Object state comparisons
BEGIN

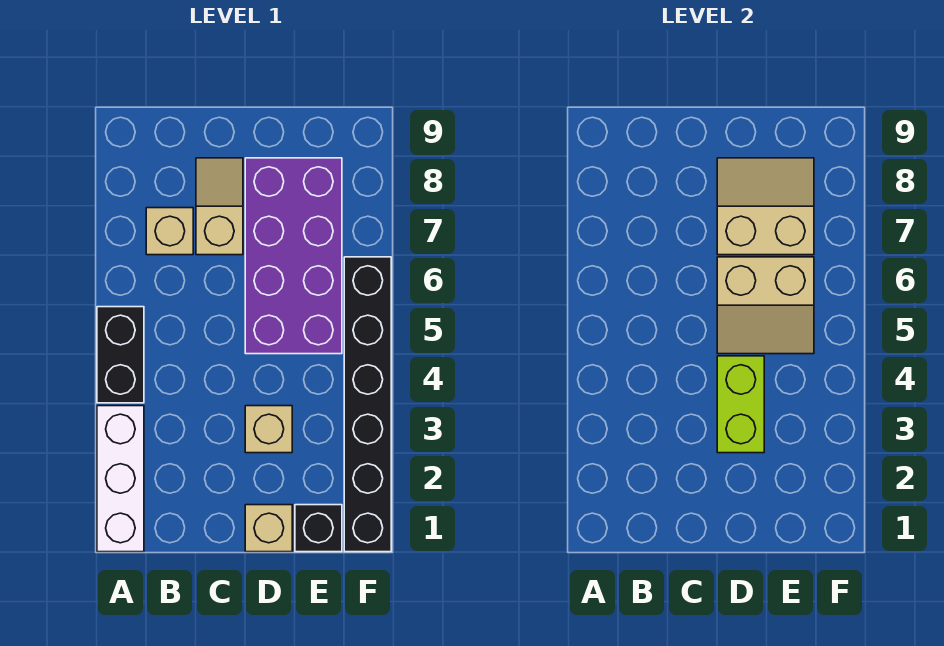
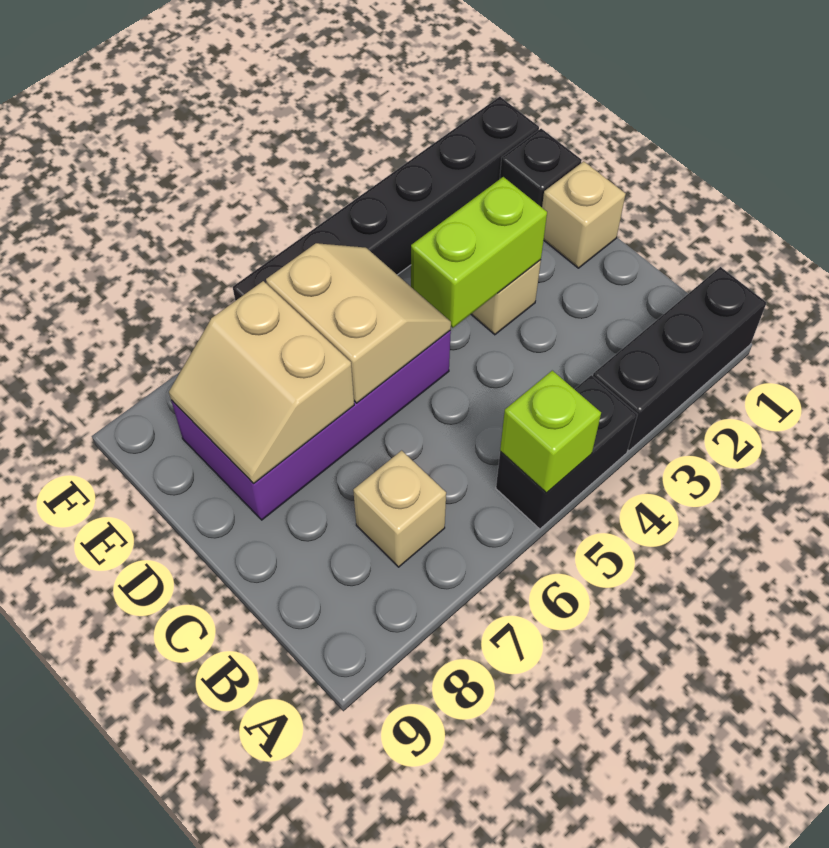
white brick A1:A3 level 1 -> black brick A1:A3 level 1
none -> lime brick A5 level 2
tan slope C7:C8 level 1 top 7 -> none

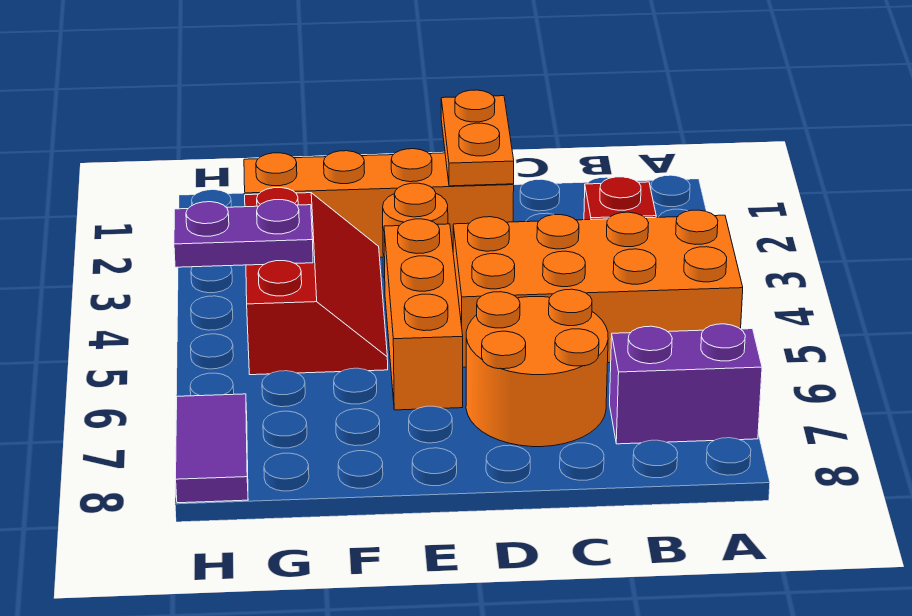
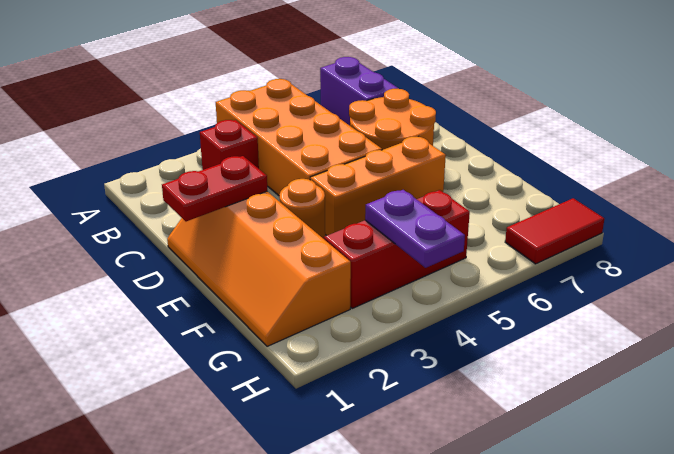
orange plate D1:D2 level 2 -> red plate D1:D2 level 2
purple tile H7:H8 level 1 -> red tile H7:H8 level 1

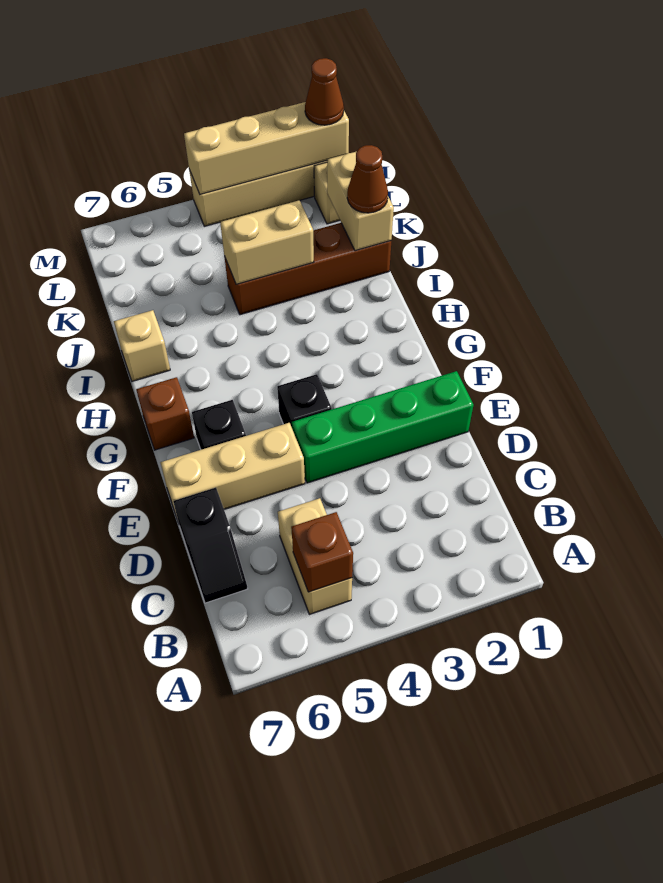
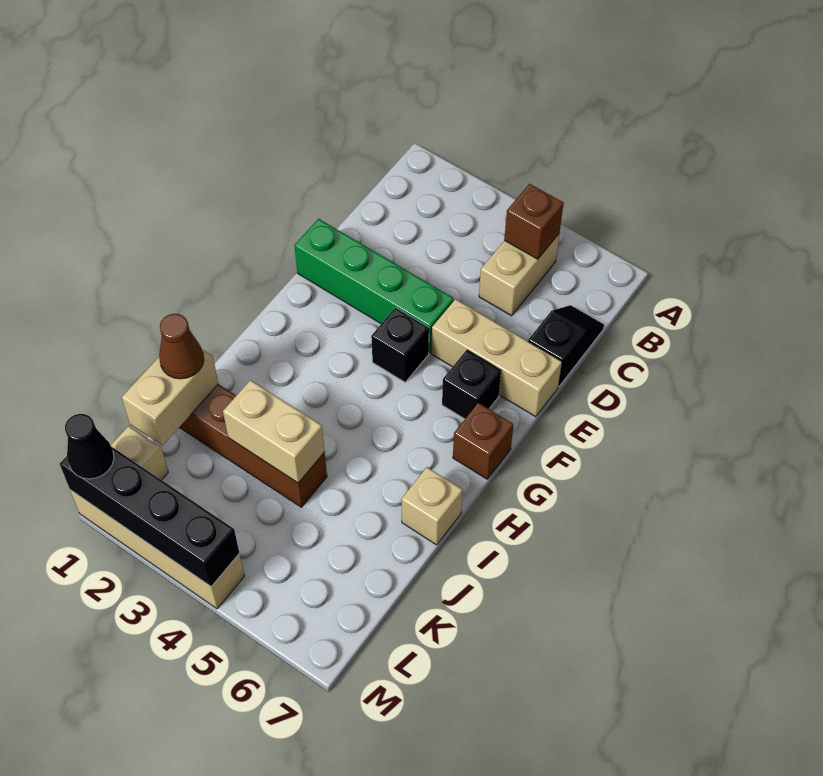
tan brick M1:M4 level 2 -> black brick M1:M4 level 2
brown cone M1 level 3 -> black cone M1 level 3

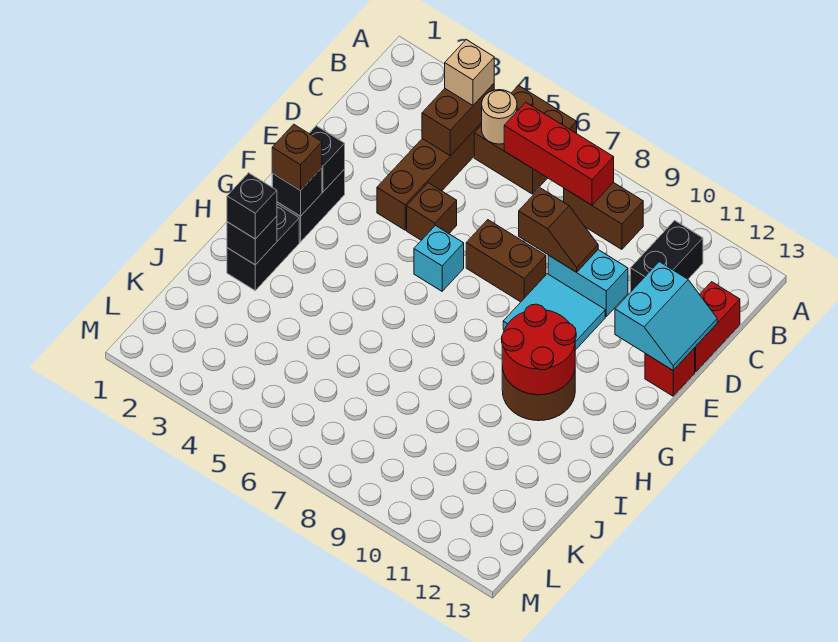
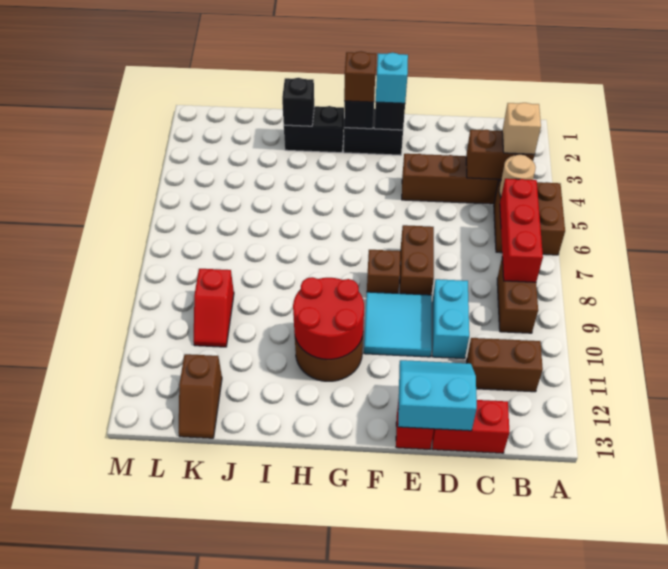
black brick B11:C11 level 1 -> brown brick B11:C11 level 1
brown slope D8:D9 level 2 top 8 -> brown slope K12:K13 level 1 top 12
cyan slope D12:E13 level 2 top 12 -> cyan slope D12:E13 level 2 top 13
brown brick E5 level 1 -> brown brick F8 level 1
cyan brick F6 level 1 -> cyan brick F2 level 3
black brick I2 level 3 -> none
none -> red slope K9:K10 level 1 top 9

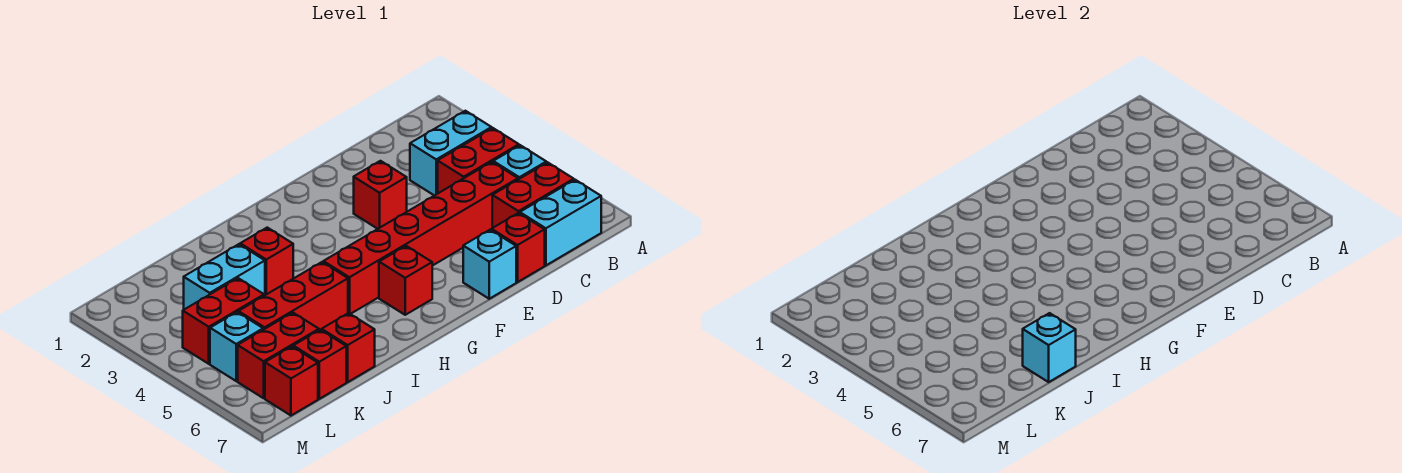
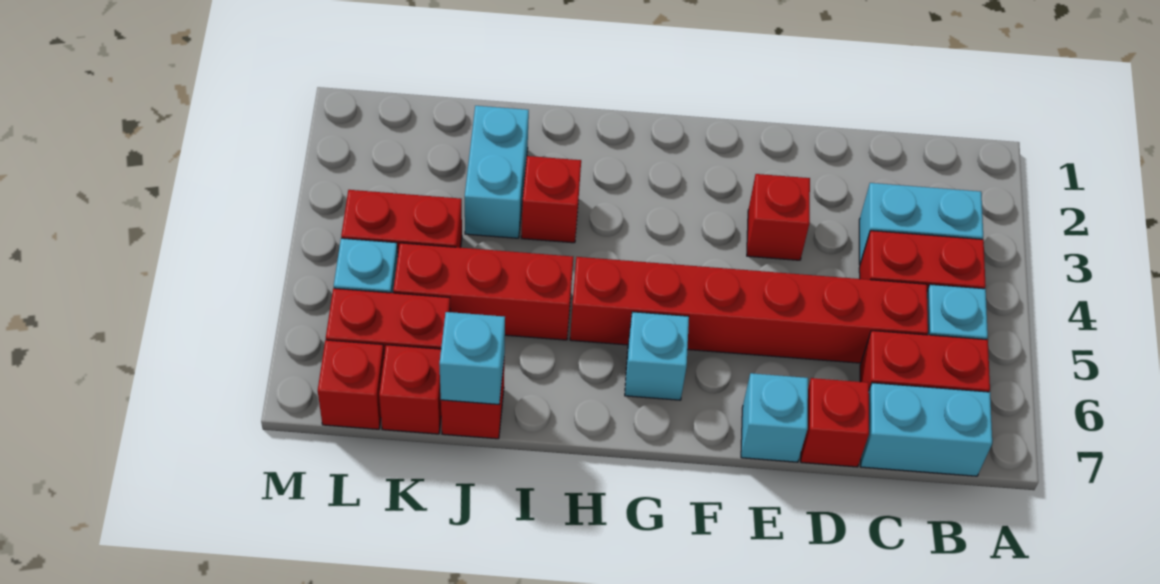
red brick G6 level 1 -> cyan brick G6 level 1
cyan brick J3:K3 level 1 -> cyan brick J2:J3 level 1

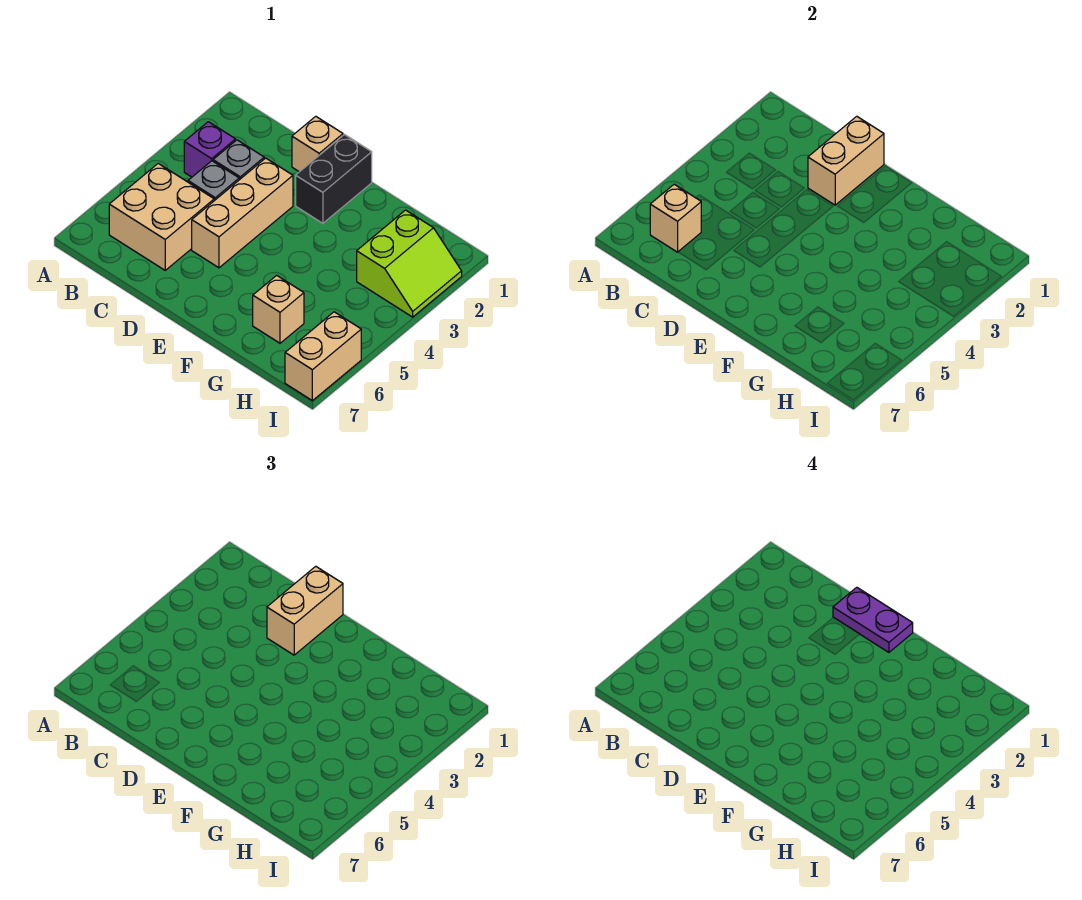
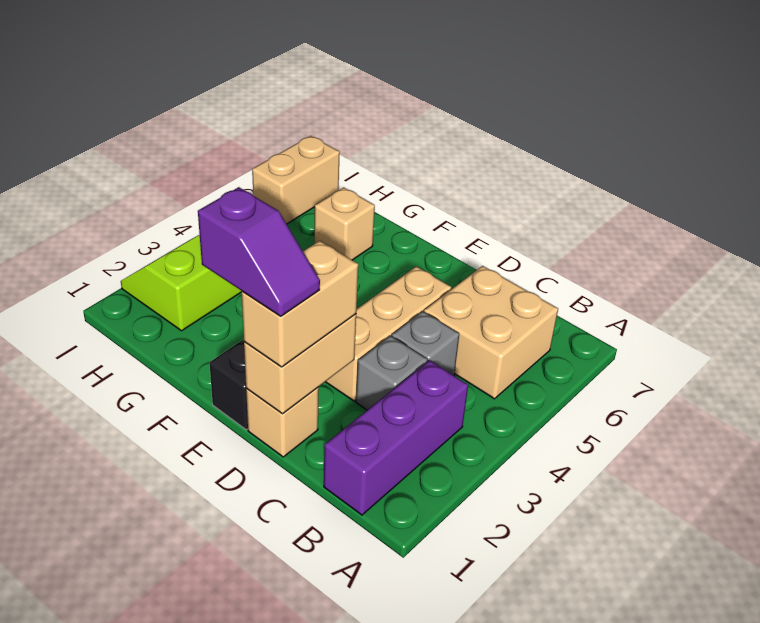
purple brick B3 level 1 -> purple brick B1:B3 level 1
tan brick B6 level 2 -> none
purple plate D1:E1 level 4 -> purple slope D1:E1 level 4 top E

END

→ **EXERCISE DETAILS**:
Exactly what appears in the records above must be returned, apart from the pictures.

→ **TASK SOLUTION**:
white brick A1:A3 level 1 -> black brick A1:A3 level 1
none -> lime brick A5 level 2
tan slope C7:C8 level 1 top 7 -> none

orange plate D1:D2 level 2 -> red plate D1:D2 level 2
purple tile H7:H8 level 1 -> red tile H7:H8 level 1

tan brick M1:M4 level 2 -> black brick M1:M4 level 2
brown cone M1 level 3 -> black cone M1 level 3

black brick B11:C11 level 1 -> brown brick B11:C11 level 1
brown slope D8:D9 level 2 top 8 -> brown slope K12:K13 level 1 top 12
cyan slope D12:E13 level 2 top 12 -> cyan slope D12:E13 level 2 top 13
brown brick E5 level 1 -> brown brick F8 level 1
cyan brick F6 level 1 -> cyan brick F2 level 3
black brick I2 level 3 -> none
none -> red slope K9:K10 level 1 top 9

red brick G6 level 1 -> cyan brick G6 level 1
cyan brick J3:K3 level 1 -> cyan brick J2:J3 level 1

purple brick B3 level 1 -> purple brick B1:B3 level 1
tan brick B6 level 2 -> none
purple plate D1:E1 level 4 -> purple slope D1:E1 level 4 top E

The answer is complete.